- What you should do: Repeat nothing but the lines below running from the one containing "DHT: AM2302 -> DHT11" to the one containing "POT pin SIG: D3 -> D8". Keep both end lines.

- Data for this exercise:

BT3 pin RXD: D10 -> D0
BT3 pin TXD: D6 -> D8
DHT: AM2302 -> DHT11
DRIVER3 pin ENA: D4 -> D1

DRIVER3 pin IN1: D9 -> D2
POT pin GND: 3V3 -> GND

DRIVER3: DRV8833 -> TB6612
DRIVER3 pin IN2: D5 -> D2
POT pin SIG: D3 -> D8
---
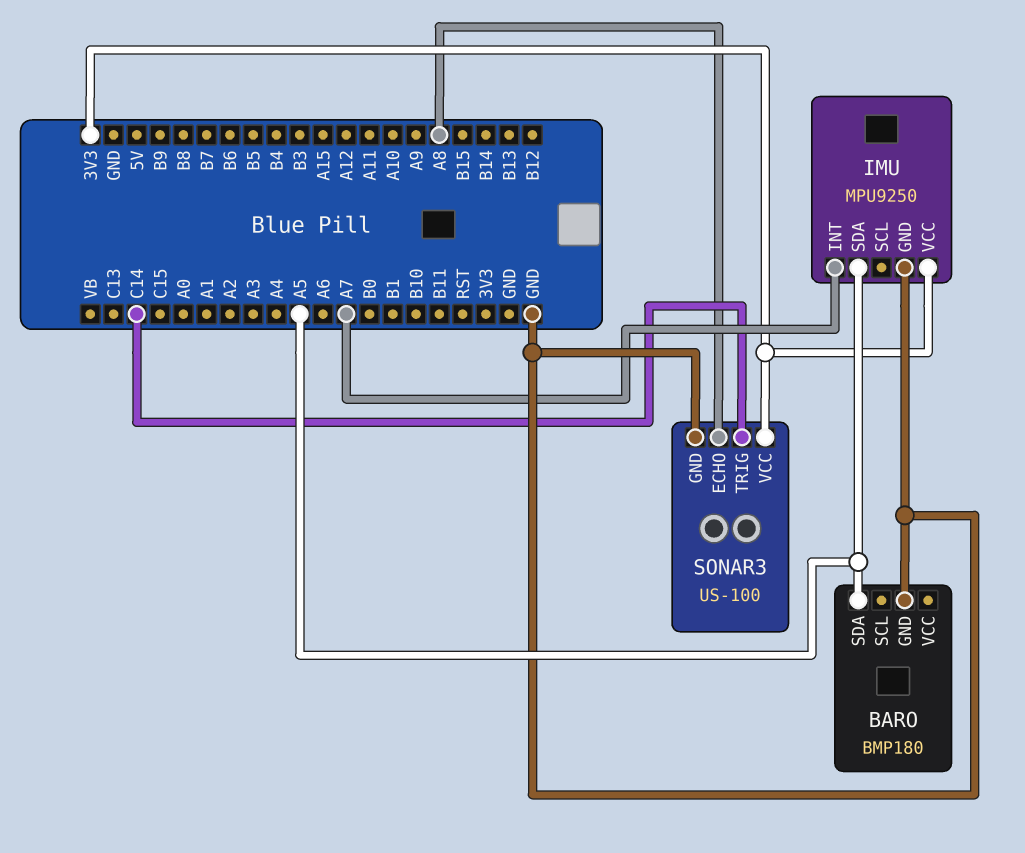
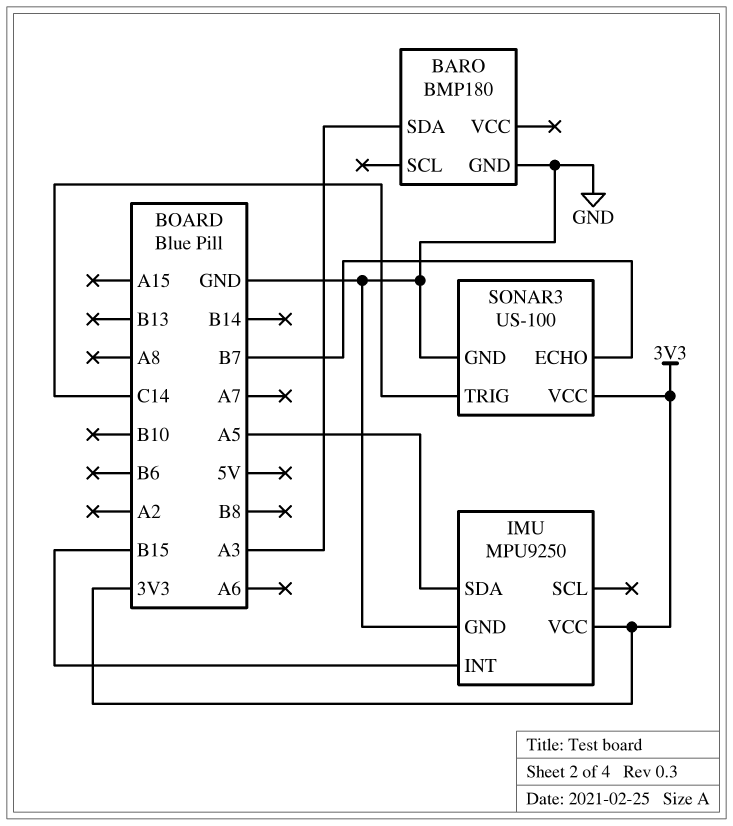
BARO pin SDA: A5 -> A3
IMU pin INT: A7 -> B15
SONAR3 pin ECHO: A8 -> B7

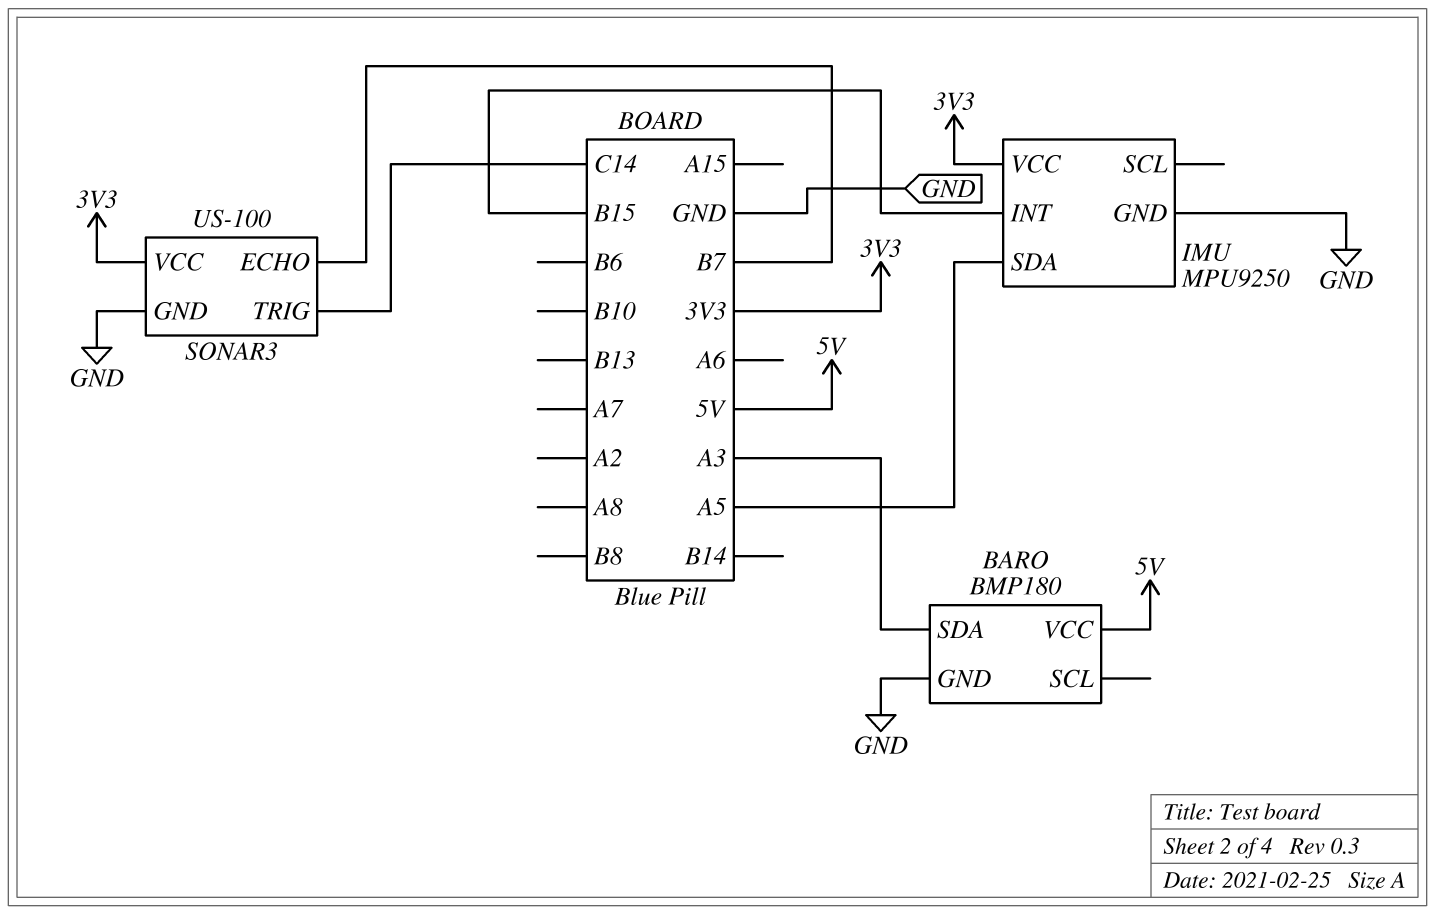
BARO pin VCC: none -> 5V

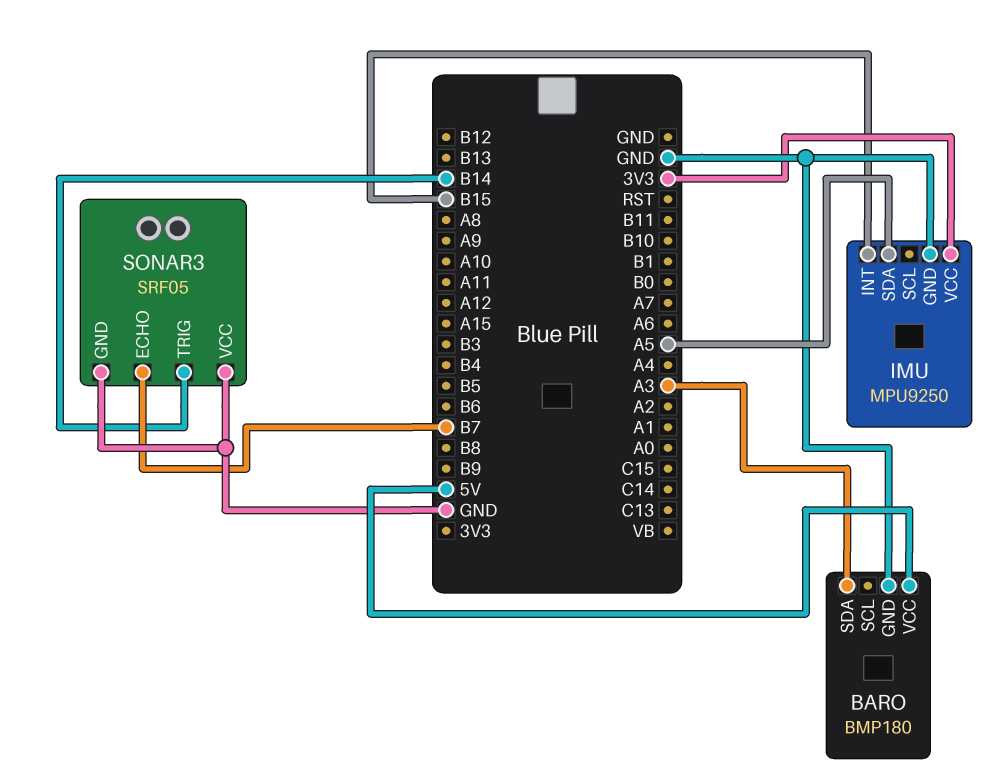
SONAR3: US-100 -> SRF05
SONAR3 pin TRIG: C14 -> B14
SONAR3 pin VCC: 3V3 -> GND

- The completed task:
DHT: AM2302 -> DHT11
DRIVER3 pin ENA: D4 -> D1

DRIVER3 pin IN1: D9 -> D2
POT pin GND: 3V3 -> GND

DRIVER3: DRV8833 -> TB6612
DRIVER3 pin IN2: D5 -> D2
POT pin SIG: D3 -> D8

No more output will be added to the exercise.